● Material supplied:
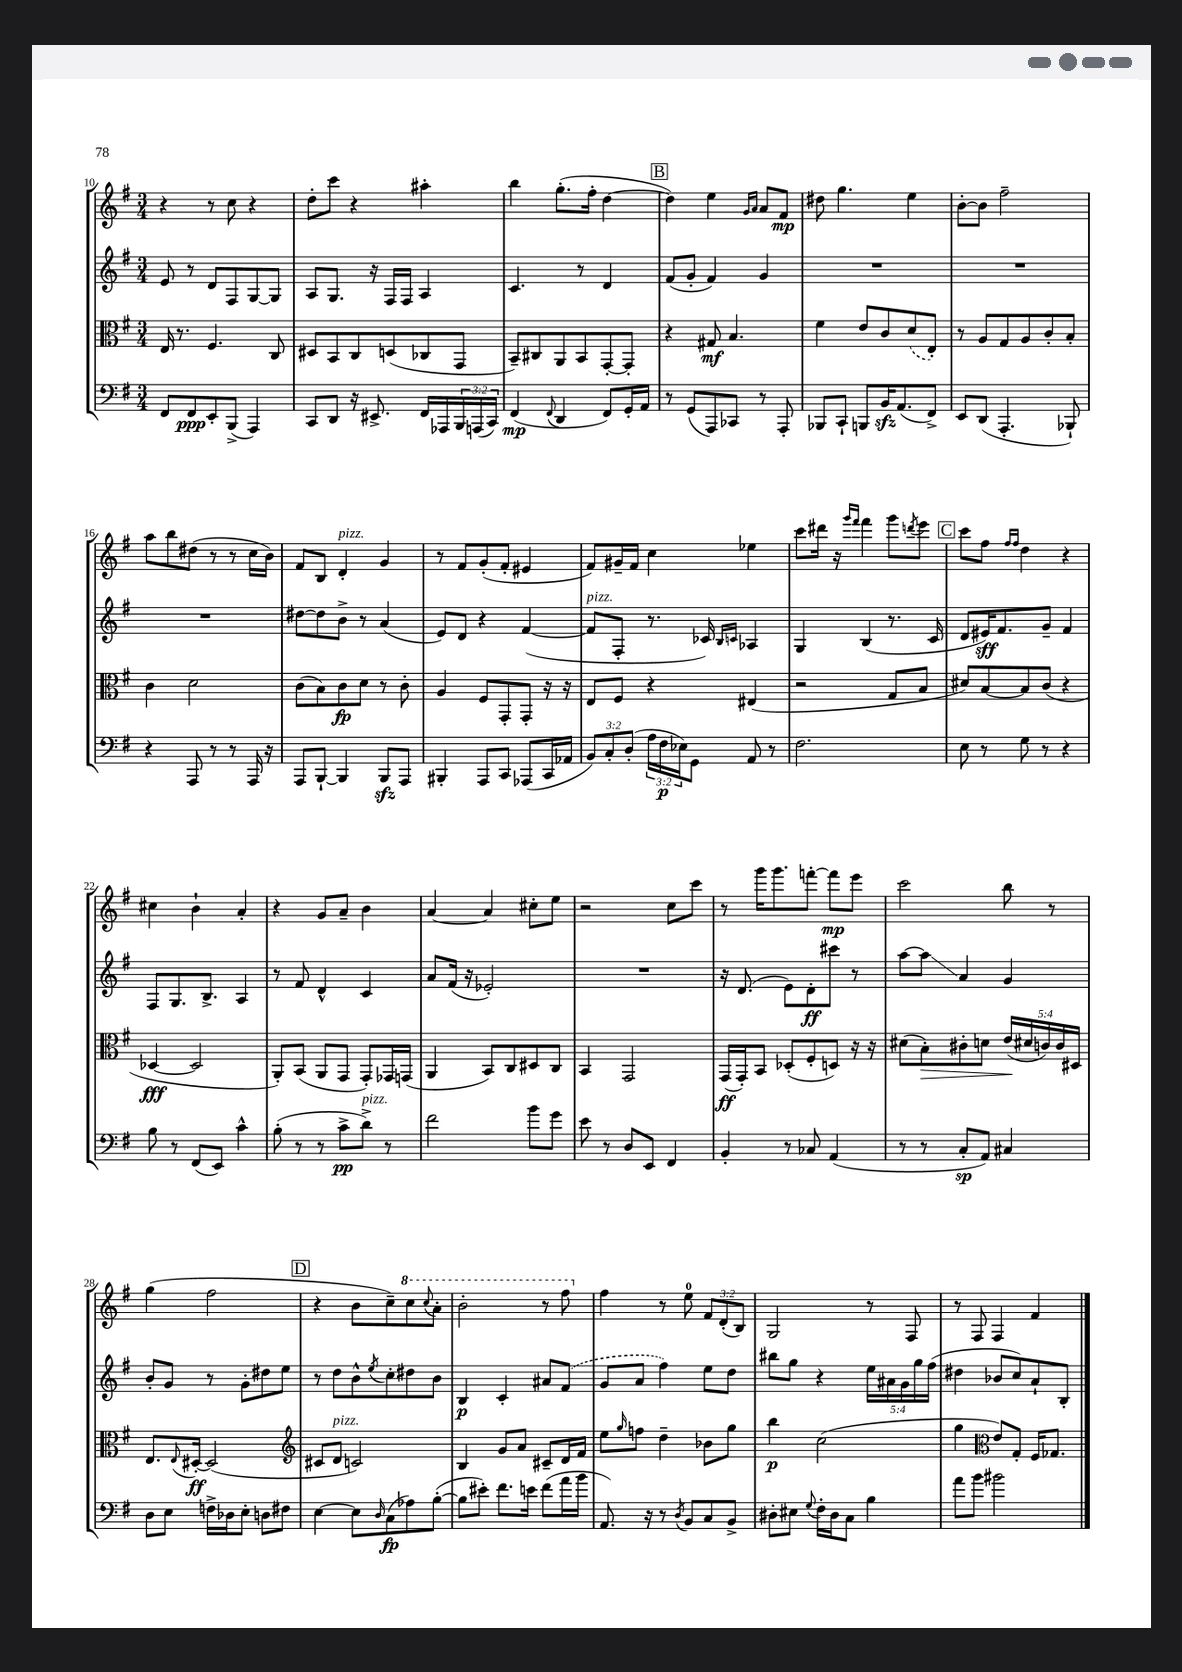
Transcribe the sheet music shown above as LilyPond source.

<<
\new StaffGroup <<
\new Staff = "s0" {
    \clef treble \key g \major \numericTimeSignature \time 3/4 \override Staff.TupletNumber.text = #tuplet-number::calc-fraction-text
    r4 r8 c''8 r4 |
    d''8-. c'''8 r4 ais''4-. |
    b''4 g''8.-.( fis''16-. d''4~ |
    \mark \markup { \box "B" } d''4) e''4 \grace { g'16 a'16 } a'8 fis'8\mp |
    dis''8 g''4. e''4 |
    b'8~-. b'8 fis''2-- |
    a''8 b''8 dis''8( r8 r8 c''16 b'16) |
    fis'8 b8 d'4-.^\markup { \italic "pizz." } g'4 |
    r8 fis'8 g'8-.( fis'8-. eis'4 |
    fis'8) gis'16-- fis'16 c''4 ees''4 |
    c'''8 dis'''16 r16 \grace { g'''16 fis'''16 } fis'''4 g'''8 \acciaccatura { d'''8 } e'''8 |
    \mark \markup { \box "C" } c'''8 fis''8 \grace { fis''16 fis''16 } d''4 r4 |
    cis''4 b'4-! a'4-. |
    r4 g'8 a'8-- b'4 |
    a'4~ a'4 cis''8-. e''8 |
    r2 c''8 c'''8 |
    r8 g'''16 g'''8. f'''8~-. f'''8\mp e'''8 |
    c'''2 b''8 r8 |
    g''4( fis''2 |
    \mark \markup { \box "D" } r4 b'8 c''8--) \ottava #1 c'''8 \appoggiatura { c'''8 } a''8-. |
    b''2-. r8 fis'''8 \ottava #0 |
    fis''4 r8 e''8-0 \tuplet 3/2 { fis'8 d'8-.( b8) } |
    g2 r8 fis8 |
    r8 fis8 fis4 fis'4 \bar "|." |
}
\new Staff = "s1" {
    \clef treble \key g \major \numericTimeSignature \time 3/4 \override Staff.TupletNumber.text = #tuplet-number::calc-fraction-text
    e'8 r8 d'8 fis8 g8~ g8 |
    a8 g8. r16 fis16 fis16 a4 |
    c'4. r8 d'4 |
    \mark \markup { \box "B" } fis'8( g'8-. fis'4) g'4 |
    R2. |
    R2. |
    R2. |
    dis''8~ dis''8 b'8-> r8 a'4( |
    e'8) d'8 r4 fis'4~( |
    fis'8^\markup { \italic "pizz." } fis8-. r8. ces'16) \grace { b16 c'16 } aes4 |
    g4 b4( r8. c'16 |
    \mark \markup { \box "C" } d'8 eis'16\sff) fis'8. g'8-- fis'4 |
    fis8 g8. b8.-> a4 |
    r8 fis'8 d'4-^ c'4 |
    a'8 fis'16( r16 ees'2-.) |
    R2. |
    r16 d'8.( e'8) d'8-.\ff cis'''8 r8 |
    a''8~ a''8\glissando a'4 g'4 |
    b'8-. g'8 r8 g'8-. dis''8 e''8 |
    \mark \markup { \box "D" } r8 d''8 b'8-^ \acciaccatura { e''8 } c''8-. dis''8 b'8 |
    b4\p c'4-. ais'8 \once \slurDashed fis'8( |
    g'8 a'8 fis''4) e''8 d''8 |
    bis''8 g''8 r4 \tuplet 5/4 { e''16 ais'16 g'16 g''16 fis''16( } |
    dis''4 bes'8 c''8) a'8-! b8-. \bar "|." |
}
\new Staff = "s2" {
    \clef alto \key g \major \numericTimeSignature \time 3/4 \override Staff.TupletNumber.text = #tuplet-number::calc-fraction-text
    e16 r8. fis4. c8 |
    dis8 b,8 c8 d8( ces8 g,8 |
    b,8--) cis8 a,8 b,8 g,8~-. g,8-. |
    \mark \markup { \box "B" } r4 gis8\mf b4. |
    fis'4 e'8 c'8 \once \slurDashed d'8( e8-.) |
    r8 a8 g8 a8 c'8-. b8-. |
    c'4 d'2 |
    c'8( b8) c'8\fp d'8 r8 c'8-. |
    a4 fis8 g,8-. g,8-. r16 r16 |
    e8 fis8 r4 eis4( |
    r2 g8 b8 |
    \mark \markup { \box "C" } dis'8) b8~ b8 c'8( r4 |
    des4~\fff des2 |
    a,8-.) b,8( a,8 g,8 g,8-.) ges,16 g,16( |
    a,4 b,8) c8 dis8 c8 |
    b,4 g,2 |
    g,16\ff( g,16-.) b,8 des8-.( fis8-. d8) r16 r16 |
    dis'8( b8-.\>) cis'8-. d'8 \tuplet 5/4 { e'16\!( dis'16 c'16) c'16 dis16 } |
    e8. \appoggiatura { e8 } dis16~-.\ff dis2( |
    \mark \markup { \box "D" } \clef treble cis'8 d'8^\markup { \italic "pizz." } c'2) |
    b4 g'8 a'8 cis'8-- d'16 fis'16 |
    e''8 \grace { g''16 } f''8 d''4-- bes'8 g''8 |
    b''4\p c''2( |
    g''4 \clef alto e'8) g8-. fis16 ges8. \bar "|." |
}
\new Staff = "s3" {
    \clef bass \key g \major \numericTimeSignature \time 3/4 \override Staff.TupletNumber.text = #tuplet-number::calc-fraction-text
    fis,8 fis,8\ppp e,8-. b,,8->( a,,4) |
    c,8 d,8 r16 eis,8.-> fis,16 aes,,16 \tuplet 3/2 { b,,16 a,,16( c,16) } |
    fis,4\mp( \appoggiatura { fis,8 } d,4 fis,8) g,16-. a,16 |
    \mark \markup { \box "B" } r8 g,8( a,,8) ces,8 r8 a,,8-. |
    bes,,8 c,8-! b,,8 b,16\sfz a,8.( fis,8->) |
    e,8 d,8( a,,4.-. bes,,8-!) |
    r4 a,,8 r8 r8 a,,16 r16 |
    a,,8 b,,8~-! b,,4 b,,8\sfz a,,8 |
    bis,,4-. a,,8 c,8 aes,,8( c,16 aes,16 |
    \tuplet 3/2 { b,8) c8-. d8-.( } \tuplet 3/2 { a16 fis16\p ees16) } g,8 a,8 r8 |
    fis2. |
    \mark \markup { \box "C" } e8 r8 g8 r8 r4 |
    b8 r8 fis,8( e,8) c'4-^ |
    b8-.( r8 r8 c'8->\pp d'8->^\markup { \italic "pizz." }) r8 |
    fis'2 b'8 g'8 |
    e'8 r8 d8 e,8 fis,4 |
    b,4-. r8 ces8 a,4( |
    r8 r8 c8-.\sp a,8) cis4 |
    d8 e8 f16-> des16 e8-. d8 fis8 |
    \mark \markup { \box "D" } e4~ e8 \grace { d16 } c8\fp( aes8) b8~-.( |
    b8 eis'8-.) fis'8. e'16 fis'8( a'16 b'16 |
    a,8.) r16 r8 \acciaccatura { d8 } b,8 c8 b,8-> |
    dis8-. eis8 \appoggiatura { g8 } fis16-. dis16 c8 b4 |
    a'8 b'8 bis'2 \bar "|." |
}
>>
>>
\layout { \context { \Score currentBarNumber = #10 } }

● Exercise goal: Find every line in the material above that contains the string "pizz", and copy each of those lines.

● Finished exercise:
    fis'8 b8 d'4-.^\markup { \italic "pizz." } g'4 |
    fis'8^\markup { \italic "pizz." } fis8-. r8. ces'16) \grace { b16 c'16 } aes4 |
    \mark \markup { \box "D" } \clef treble cis'8 d'8^\markup { \italic "pizz." } c'2) |
    b8-.( r8 r8 c'8->\pp d'8->^\markup { \italic "pizz." }) r8 |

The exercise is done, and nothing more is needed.